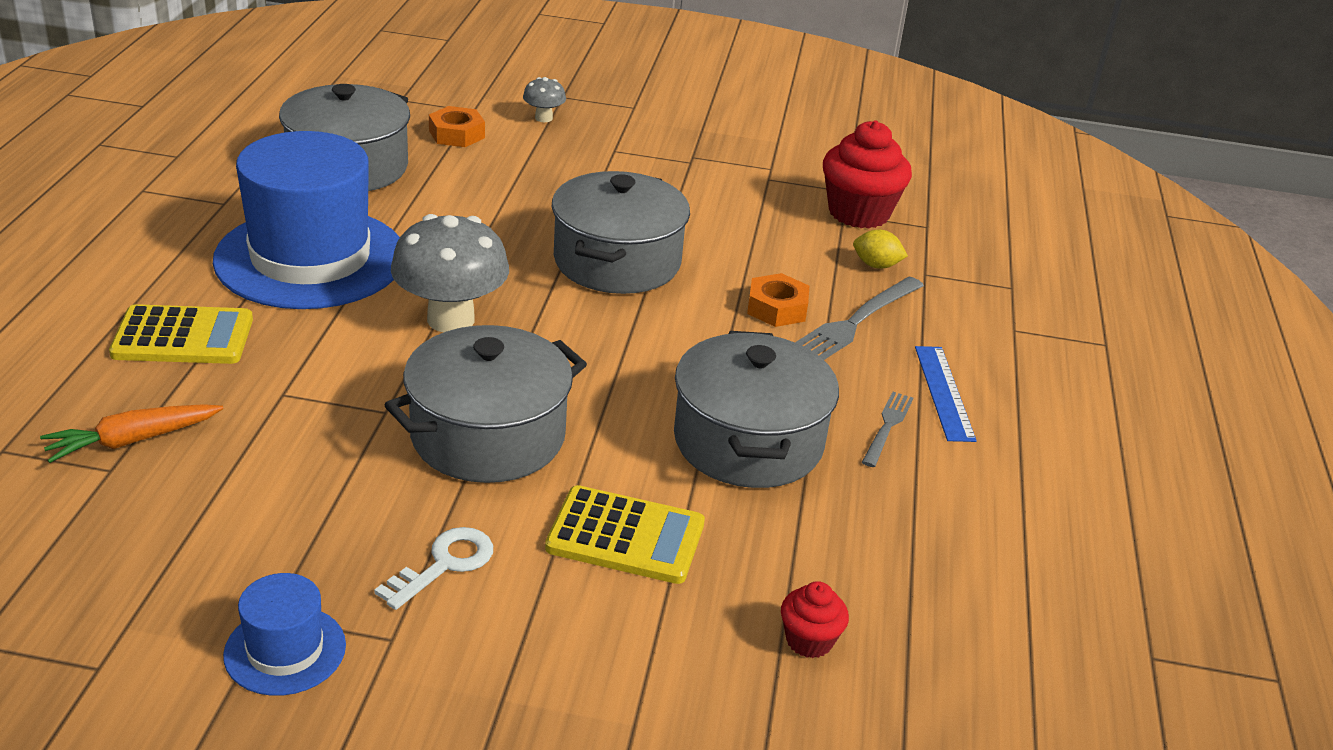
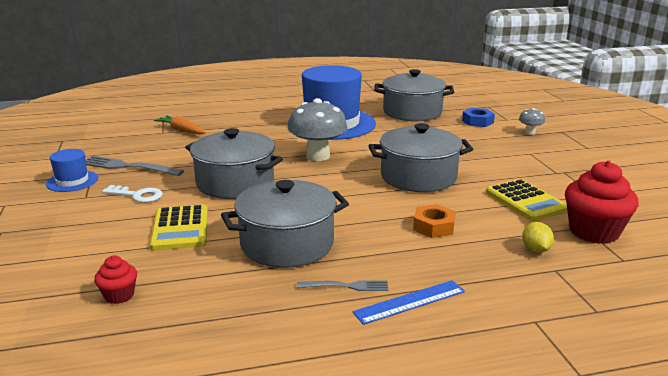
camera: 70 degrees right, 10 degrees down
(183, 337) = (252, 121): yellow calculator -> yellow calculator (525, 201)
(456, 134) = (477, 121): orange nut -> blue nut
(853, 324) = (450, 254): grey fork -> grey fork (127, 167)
==
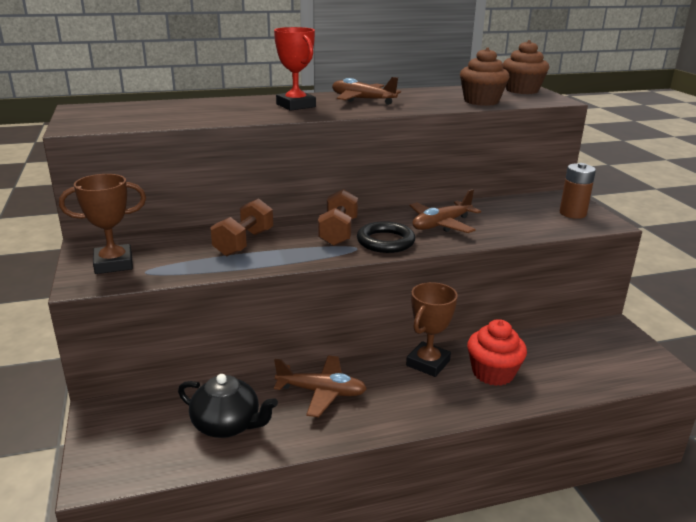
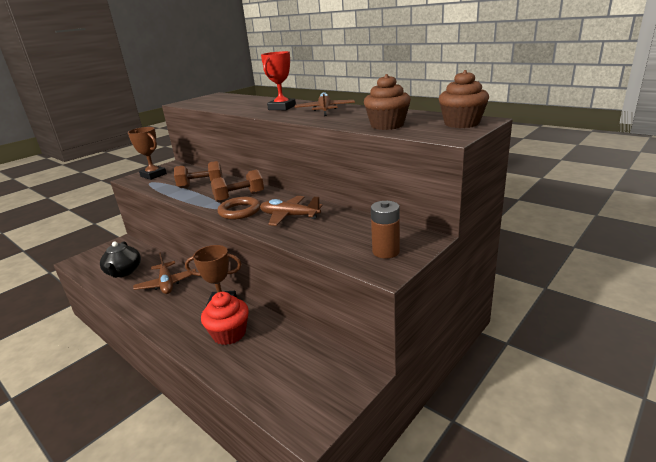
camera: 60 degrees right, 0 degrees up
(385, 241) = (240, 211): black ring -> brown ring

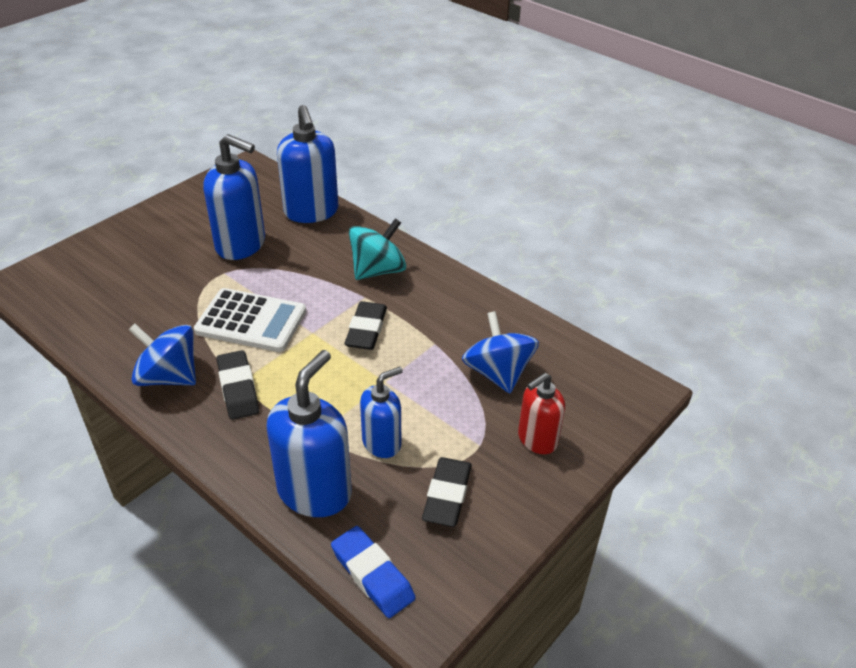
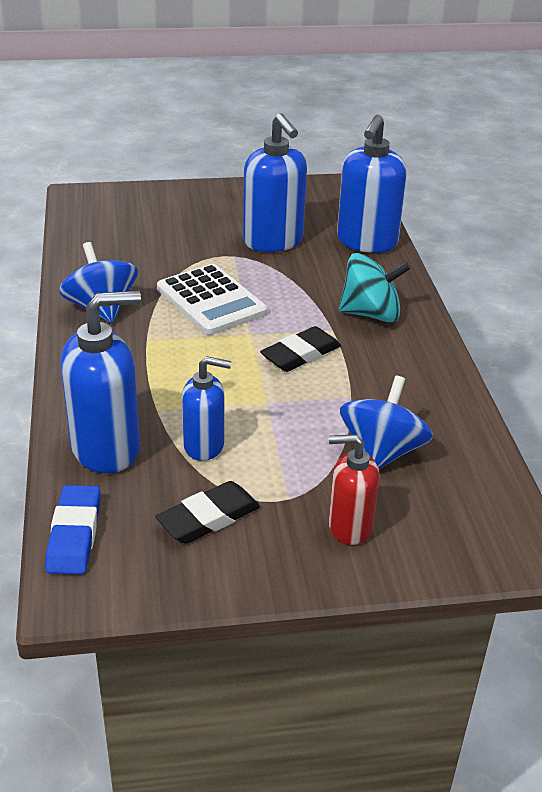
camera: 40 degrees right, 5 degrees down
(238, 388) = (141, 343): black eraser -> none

** Exercise aim **
Could you reproduce, exactly, every line above from the line with "(183, 337) = (252, 121): yellow" to the line with "(853, 324) = (450, 254): grey", and no other line? Both ends count.

** Solution for this problem **
(183, 337) = (252, 121): yellow calculator -> yellow calculator (525, 201)
(456, 134) = (477, 121): orange nut -> blue nut
(853, 324) = (450, 254): grey fork -> grey fork (127, 167)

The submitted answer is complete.